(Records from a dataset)
---*---

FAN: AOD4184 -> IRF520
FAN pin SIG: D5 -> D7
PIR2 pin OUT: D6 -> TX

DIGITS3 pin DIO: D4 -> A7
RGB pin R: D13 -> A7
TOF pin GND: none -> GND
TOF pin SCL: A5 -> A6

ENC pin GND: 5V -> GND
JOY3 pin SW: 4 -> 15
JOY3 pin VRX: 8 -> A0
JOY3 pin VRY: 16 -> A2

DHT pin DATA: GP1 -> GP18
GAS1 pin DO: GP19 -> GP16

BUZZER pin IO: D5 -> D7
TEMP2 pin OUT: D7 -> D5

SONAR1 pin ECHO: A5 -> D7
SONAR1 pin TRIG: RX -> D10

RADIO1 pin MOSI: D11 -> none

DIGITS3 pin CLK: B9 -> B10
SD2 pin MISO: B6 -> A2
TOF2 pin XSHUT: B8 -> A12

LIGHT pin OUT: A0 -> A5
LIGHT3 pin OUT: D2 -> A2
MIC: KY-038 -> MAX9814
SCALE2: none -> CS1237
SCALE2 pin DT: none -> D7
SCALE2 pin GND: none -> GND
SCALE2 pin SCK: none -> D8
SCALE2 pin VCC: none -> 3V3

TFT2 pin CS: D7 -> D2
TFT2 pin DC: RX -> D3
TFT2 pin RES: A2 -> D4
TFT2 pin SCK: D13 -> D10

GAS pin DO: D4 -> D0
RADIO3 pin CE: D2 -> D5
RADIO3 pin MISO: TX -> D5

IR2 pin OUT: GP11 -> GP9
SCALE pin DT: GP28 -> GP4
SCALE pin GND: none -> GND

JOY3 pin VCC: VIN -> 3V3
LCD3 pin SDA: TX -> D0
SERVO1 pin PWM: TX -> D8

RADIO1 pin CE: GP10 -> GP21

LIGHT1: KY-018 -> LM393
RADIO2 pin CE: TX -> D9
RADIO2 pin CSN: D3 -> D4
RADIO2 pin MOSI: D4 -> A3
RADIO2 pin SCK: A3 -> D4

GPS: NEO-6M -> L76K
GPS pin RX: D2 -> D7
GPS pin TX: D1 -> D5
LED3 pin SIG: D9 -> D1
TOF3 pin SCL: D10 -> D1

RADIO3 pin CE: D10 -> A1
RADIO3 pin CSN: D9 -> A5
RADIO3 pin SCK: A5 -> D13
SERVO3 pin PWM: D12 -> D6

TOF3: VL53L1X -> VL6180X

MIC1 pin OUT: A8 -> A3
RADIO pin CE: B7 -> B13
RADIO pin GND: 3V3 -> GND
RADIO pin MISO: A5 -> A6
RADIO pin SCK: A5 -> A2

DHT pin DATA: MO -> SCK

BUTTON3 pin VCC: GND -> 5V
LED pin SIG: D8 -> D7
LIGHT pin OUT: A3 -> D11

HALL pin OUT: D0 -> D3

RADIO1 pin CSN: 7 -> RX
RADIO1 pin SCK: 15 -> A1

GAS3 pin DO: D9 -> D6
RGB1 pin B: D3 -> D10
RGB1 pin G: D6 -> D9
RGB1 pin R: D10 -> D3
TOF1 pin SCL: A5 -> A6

---*---

Exercise aim: Every line from the one containing "TOF3 pin SCL: D10 -> D1" through the last line of the entries must be written out verbatim, and no other line.

Answer space:
TOF3 pin SCL: D10 -> D1

RADIO3 pin CE: D10 -> A1
RADIO3 pin CSN: D9 -> A5
RADIO3 pin SCK: A5 -> D13
SERVO3 pin PWM: D12 -> D6

TOF3: VL53L1X -> VL6180X

MIC1 pin OUT: A8 -> A3
RADIO pin CE: B7 -> B13
RADIO pin GND: 3V3 -> GND
RADIO pin MISO: A5 -> A6
RADIO pin SCK: A5 -> A2

DHT pin DATA: MO -> SCK

BUTTON3 pin VCC: GND -> 5V
LED pin SIG: D8 -> D7
LIGHT pin OUT: A3 -> D11

HALL pin OUT: D0 -> D3

RADIO1 pin CSN: 7 -> RX
RADIO1 pin SCK: 15 -> A1

GAS3 pin DO: D9 -> D6
RGB1 pin B: D3 -> D10
RGB1 pin G: D6 -> D9
RGB1 pin R: D10 -> D3
TOF1 pin SCL: A5 -> A6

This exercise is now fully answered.